__Your goal__. Copy out each line in the listing below where the word "brick" appears.

__Dataset excerpt__.

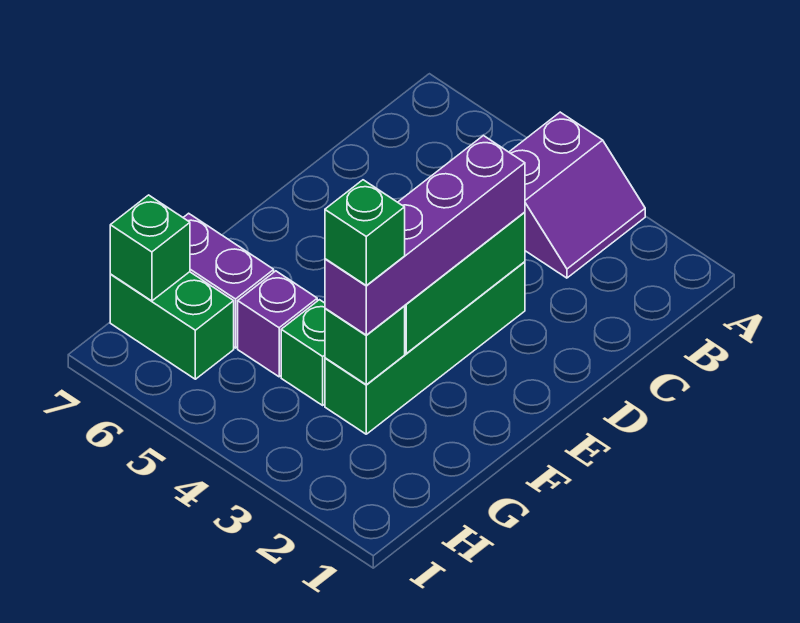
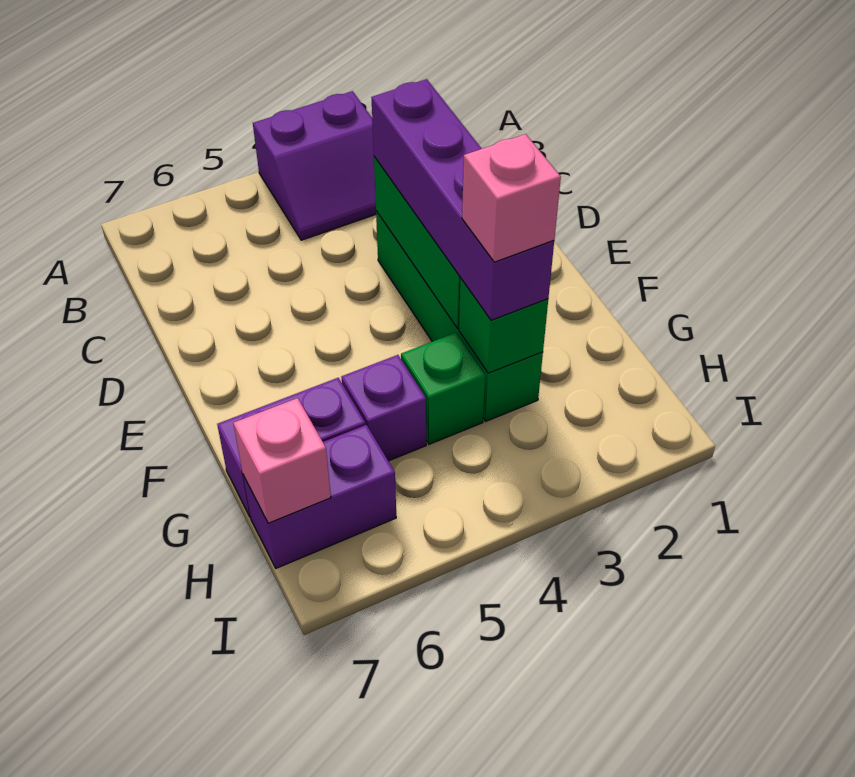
purple slope A3:B4 level 1 top 4 -> purple slope A3:B4 level 1 top A
green brick G3 level 4 -> pink brick G3 level 4
green brick H6:H7 level 1 -> purple brick H6:H7 level 1
green brick H7 level 2 -> pink brick H7 level 2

__Your solution__.
green brick G3 level 4 -> pink brick G3 level 4
green brick H6:H7 level 1 -> purple brick H6:H7 level 1
green brick H7 level 2 -> pink brick H7 level 2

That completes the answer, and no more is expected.